Colored shape movement records:
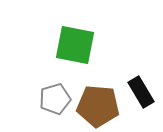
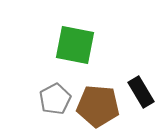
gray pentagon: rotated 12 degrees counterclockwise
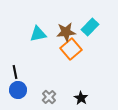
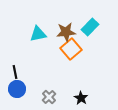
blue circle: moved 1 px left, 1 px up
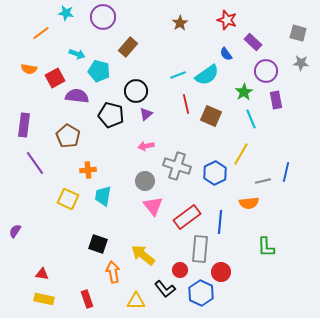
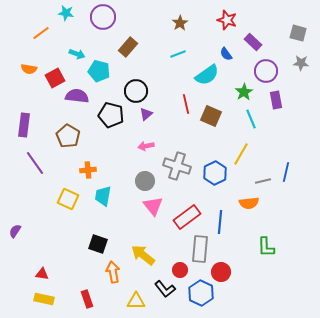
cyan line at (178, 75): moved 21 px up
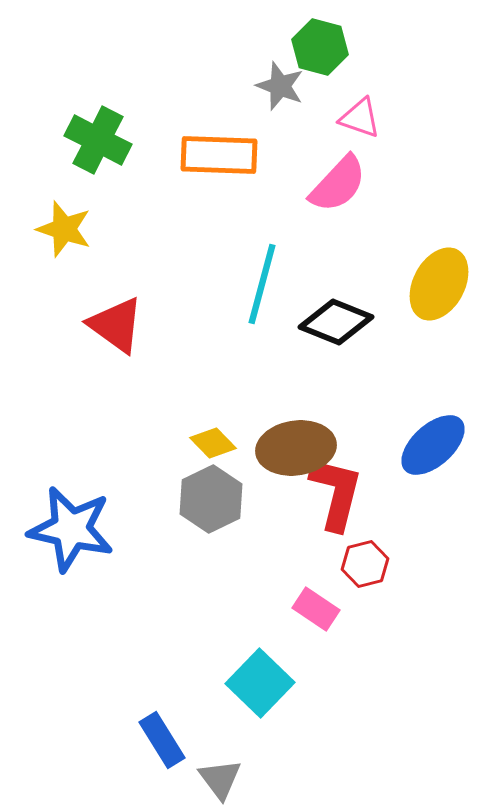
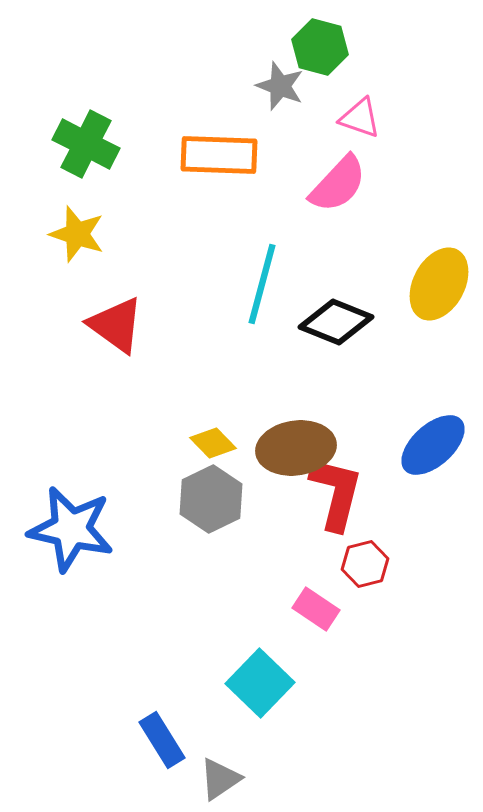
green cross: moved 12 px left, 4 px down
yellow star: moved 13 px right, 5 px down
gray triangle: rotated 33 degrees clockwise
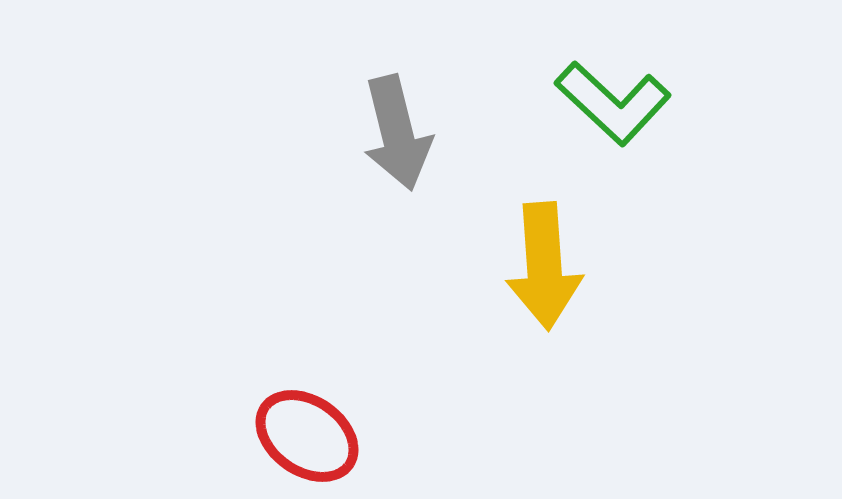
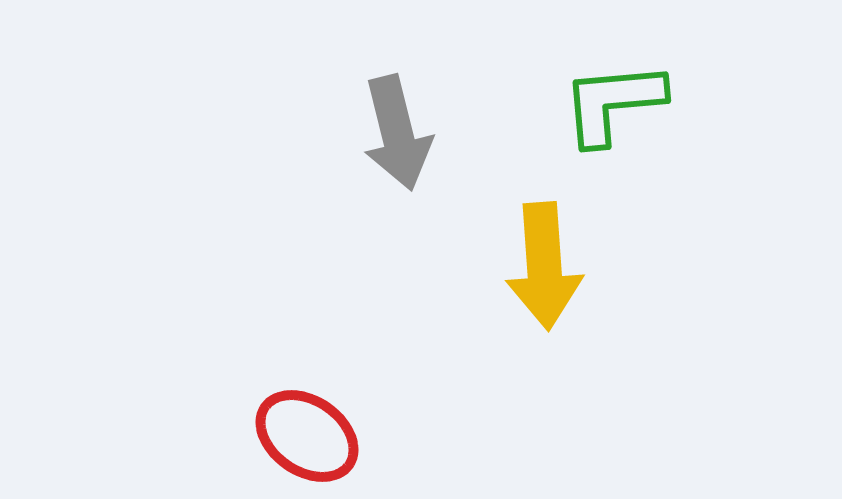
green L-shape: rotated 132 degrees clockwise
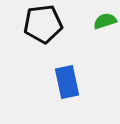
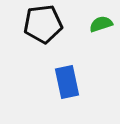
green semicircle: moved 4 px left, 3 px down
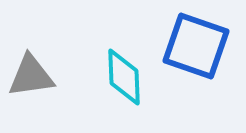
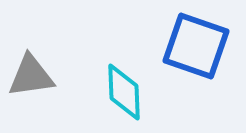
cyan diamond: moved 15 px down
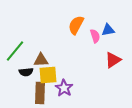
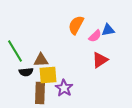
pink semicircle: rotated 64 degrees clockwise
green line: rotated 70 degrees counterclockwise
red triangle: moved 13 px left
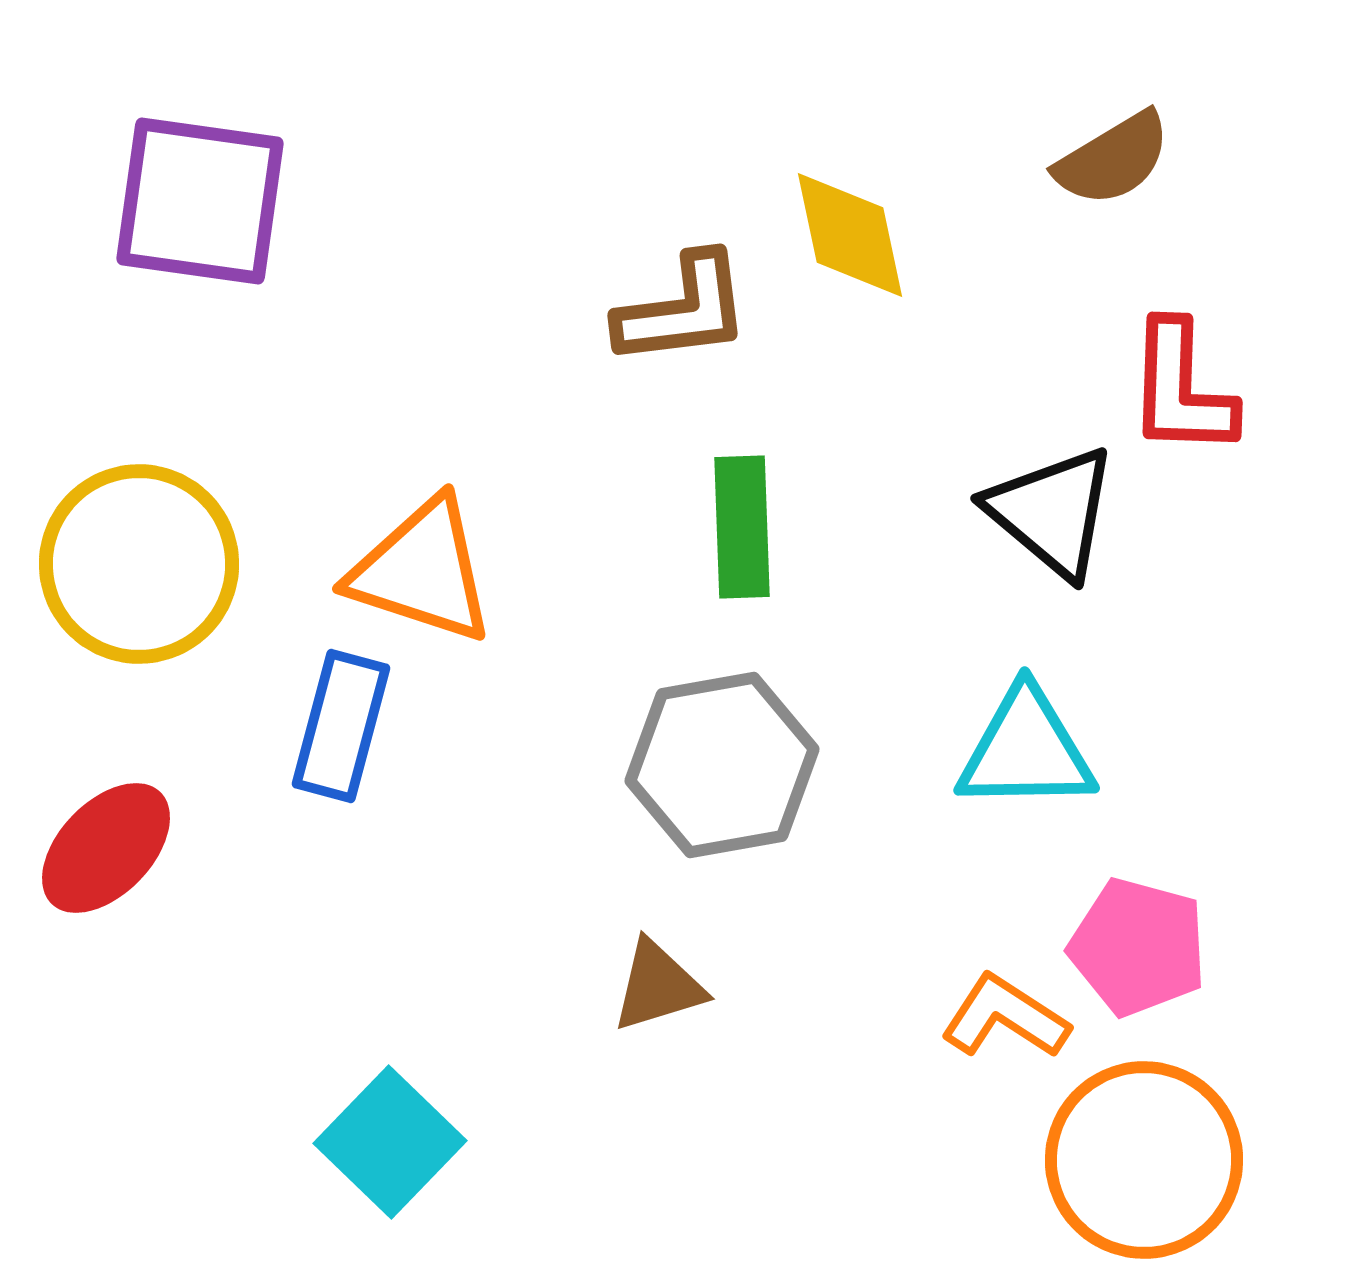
...
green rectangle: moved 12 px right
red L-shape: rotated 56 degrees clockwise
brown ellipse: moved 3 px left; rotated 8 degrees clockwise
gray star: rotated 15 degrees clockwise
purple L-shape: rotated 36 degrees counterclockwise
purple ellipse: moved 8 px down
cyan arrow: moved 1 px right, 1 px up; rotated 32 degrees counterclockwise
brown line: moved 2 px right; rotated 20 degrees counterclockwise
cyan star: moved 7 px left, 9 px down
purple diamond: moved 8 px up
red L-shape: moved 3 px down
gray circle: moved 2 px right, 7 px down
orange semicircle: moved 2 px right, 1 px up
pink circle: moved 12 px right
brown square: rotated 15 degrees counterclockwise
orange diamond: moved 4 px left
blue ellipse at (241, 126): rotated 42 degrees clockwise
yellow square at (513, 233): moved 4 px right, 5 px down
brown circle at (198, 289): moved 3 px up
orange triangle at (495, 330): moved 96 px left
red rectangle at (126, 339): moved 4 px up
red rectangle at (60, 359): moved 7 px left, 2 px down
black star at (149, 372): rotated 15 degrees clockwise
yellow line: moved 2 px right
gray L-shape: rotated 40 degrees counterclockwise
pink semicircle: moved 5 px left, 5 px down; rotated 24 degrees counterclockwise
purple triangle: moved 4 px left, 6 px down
==
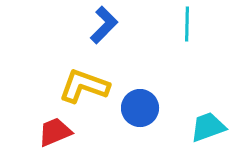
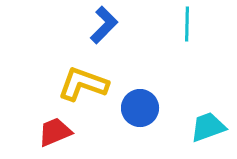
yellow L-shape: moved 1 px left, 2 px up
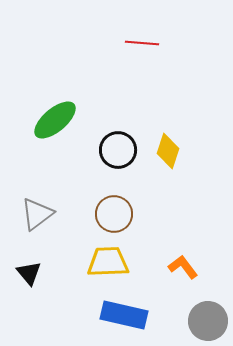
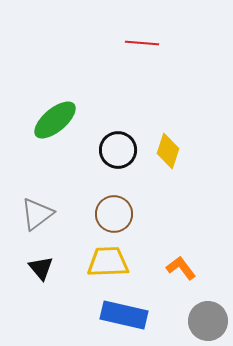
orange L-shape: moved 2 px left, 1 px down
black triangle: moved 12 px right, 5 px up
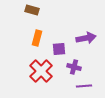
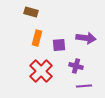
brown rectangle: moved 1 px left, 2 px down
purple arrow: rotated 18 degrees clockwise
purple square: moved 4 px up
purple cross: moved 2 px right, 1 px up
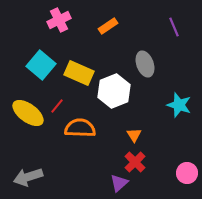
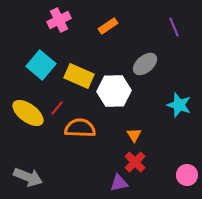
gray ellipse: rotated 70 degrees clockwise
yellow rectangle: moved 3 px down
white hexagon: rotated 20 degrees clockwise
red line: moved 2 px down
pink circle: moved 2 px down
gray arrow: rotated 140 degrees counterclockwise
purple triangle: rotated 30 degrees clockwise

PROBLEM DETAILS: Scan the lines above for "semicircle", then copy every one that has it.

TASK ANSWER:
green semicircle: moved 4 px left, 3 px down
pink semicircle: rotated 64 degrees clockwise
orange semicircle: moved 2 px right, 1 px up
pink semicircle: moved 5 px left, 5 px down; rotated 24 degrees counterclockwise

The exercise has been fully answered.